* _Task directions_
The answer must be every line from the listing that holds the string "ECHO".

* * * *

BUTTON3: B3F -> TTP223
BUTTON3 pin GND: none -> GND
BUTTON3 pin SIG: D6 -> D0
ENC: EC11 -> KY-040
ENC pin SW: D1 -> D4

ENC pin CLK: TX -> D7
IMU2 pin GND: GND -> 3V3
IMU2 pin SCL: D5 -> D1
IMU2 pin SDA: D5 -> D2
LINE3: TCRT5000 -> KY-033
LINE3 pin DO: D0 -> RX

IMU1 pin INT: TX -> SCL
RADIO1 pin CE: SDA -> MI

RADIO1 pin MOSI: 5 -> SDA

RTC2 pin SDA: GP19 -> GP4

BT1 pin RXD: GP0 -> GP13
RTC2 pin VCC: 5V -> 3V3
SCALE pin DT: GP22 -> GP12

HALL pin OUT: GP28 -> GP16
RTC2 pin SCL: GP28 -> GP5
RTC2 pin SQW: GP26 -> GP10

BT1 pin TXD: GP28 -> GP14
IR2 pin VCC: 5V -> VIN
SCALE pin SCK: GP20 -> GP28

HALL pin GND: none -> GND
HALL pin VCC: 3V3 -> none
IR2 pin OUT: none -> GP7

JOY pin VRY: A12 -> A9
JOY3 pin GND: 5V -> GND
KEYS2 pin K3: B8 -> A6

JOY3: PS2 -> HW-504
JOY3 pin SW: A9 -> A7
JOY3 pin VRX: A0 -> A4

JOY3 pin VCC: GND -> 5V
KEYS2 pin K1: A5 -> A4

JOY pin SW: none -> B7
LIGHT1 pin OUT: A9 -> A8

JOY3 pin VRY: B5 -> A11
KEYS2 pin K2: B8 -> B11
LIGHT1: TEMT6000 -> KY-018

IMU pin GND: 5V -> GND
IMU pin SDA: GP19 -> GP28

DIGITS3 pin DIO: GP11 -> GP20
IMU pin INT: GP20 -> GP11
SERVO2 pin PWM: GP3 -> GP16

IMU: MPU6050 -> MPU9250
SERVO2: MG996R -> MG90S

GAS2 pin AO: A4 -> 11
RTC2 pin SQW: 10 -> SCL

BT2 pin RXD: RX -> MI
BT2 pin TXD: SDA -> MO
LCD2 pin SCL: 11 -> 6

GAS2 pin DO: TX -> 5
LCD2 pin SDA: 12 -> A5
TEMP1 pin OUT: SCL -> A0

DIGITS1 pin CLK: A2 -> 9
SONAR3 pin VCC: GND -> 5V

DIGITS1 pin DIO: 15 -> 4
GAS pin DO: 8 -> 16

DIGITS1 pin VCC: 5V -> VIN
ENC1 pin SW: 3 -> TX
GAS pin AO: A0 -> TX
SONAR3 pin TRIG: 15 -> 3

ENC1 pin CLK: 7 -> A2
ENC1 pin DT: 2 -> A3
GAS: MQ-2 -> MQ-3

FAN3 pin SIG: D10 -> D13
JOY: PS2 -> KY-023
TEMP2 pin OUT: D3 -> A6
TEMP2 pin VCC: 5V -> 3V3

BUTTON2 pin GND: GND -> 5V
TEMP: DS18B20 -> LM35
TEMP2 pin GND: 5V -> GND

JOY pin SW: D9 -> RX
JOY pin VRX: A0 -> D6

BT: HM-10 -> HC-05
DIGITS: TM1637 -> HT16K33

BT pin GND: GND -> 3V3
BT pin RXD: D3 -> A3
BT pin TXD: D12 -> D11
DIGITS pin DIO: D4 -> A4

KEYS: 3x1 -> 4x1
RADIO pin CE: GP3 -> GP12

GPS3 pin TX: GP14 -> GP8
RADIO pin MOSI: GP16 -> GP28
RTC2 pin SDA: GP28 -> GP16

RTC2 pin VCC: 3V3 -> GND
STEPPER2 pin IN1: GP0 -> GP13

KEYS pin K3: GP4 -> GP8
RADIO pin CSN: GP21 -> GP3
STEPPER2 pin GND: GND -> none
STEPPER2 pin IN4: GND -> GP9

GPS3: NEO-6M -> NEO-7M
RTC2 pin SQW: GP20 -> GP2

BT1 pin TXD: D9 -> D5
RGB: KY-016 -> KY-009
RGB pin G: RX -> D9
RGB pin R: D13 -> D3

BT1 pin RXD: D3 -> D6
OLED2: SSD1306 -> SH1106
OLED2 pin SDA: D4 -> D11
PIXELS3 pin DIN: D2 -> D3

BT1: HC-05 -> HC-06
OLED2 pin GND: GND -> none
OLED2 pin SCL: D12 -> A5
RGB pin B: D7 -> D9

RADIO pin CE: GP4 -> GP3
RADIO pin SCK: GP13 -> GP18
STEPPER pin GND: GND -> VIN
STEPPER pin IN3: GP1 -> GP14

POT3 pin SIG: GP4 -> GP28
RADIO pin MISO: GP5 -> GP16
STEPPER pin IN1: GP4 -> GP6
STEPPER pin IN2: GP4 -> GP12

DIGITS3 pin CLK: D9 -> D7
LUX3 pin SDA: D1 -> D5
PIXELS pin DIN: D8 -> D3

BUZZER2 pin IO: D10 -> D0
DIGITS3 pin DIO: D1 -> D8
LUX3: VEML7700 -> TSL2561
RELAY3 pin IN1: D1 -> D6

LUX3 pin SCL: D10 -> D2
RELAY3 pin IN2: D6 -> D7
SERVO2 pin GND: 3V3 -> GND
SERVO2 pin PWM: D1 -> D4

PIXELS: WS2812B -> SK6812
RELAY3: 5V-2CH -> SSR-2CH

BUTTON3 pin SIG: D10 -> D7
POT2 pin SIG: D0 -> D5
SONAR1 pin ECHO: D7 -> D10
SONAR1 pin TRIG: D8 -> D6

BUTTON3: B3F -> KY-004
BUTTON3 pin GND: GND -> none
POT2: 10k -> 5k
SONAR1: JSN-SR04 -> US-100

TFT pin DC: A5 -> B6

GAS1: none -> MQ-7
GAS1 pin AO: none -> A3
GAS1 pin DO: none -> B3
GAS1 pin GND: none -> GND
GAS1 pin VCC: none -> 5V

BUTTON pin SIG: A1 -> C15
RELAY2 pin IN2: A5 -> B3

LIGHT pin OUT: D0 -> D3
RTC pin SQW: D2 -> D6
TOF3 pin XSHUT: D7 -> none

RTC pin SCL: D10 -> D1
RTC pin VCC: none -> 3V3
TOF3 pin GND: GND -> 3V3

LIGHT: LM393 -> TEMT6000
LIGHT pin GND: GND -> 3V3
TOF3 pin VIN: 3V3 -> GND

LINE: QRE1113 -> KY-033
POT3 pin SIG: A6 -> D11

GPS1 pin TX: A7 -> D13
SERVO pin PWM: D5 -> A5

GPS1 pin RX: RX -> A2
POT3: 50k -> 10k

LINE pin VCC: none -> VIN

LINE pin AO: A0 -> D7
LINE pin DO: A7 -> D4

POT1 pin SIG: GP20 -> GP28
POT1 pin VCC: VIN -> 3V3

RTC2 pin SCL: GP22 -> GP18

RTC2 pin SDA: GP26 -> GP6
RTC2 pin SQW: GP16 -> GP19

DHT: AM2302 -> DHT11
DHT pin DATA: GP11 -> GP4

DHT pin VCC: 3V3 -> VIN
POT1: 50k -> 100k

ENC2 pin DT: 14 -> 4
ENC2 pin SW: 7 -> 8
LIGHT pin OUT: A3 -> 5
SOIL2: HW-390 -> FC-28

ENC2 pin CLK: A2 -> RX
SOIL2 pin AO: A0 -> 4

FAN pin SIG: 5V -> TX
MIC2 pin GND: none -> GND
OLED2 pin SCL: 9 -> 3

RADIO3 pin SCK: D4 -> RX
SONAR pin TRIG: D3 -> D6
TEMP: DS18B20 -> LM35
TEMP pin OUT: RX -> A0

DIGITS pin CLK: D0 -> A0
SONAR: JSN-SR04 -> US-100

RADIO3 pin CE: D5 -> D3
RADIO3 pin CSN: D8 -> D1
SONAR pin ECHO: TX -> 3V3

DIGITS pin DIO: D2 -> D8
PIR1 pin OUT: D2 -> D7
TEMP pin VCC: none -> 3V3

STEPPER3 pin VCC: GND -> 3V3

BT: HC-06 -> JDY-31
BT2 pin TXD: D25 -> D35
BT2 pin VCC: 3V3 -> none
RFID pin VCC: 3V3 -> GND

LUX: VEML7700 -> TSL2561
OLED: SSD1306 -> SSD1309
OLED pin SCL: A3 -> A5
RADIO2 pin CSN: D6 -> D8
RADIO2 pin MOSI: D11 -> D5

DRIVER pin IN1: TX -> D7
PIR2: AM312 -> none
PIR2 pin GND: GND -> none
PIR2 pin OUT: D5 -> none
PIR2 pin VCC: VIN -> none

* * * *

* _Expected answer_
SONAR1 pin ECHO: D7 -> D10
SONAR pin ECHO: TX -> 3V3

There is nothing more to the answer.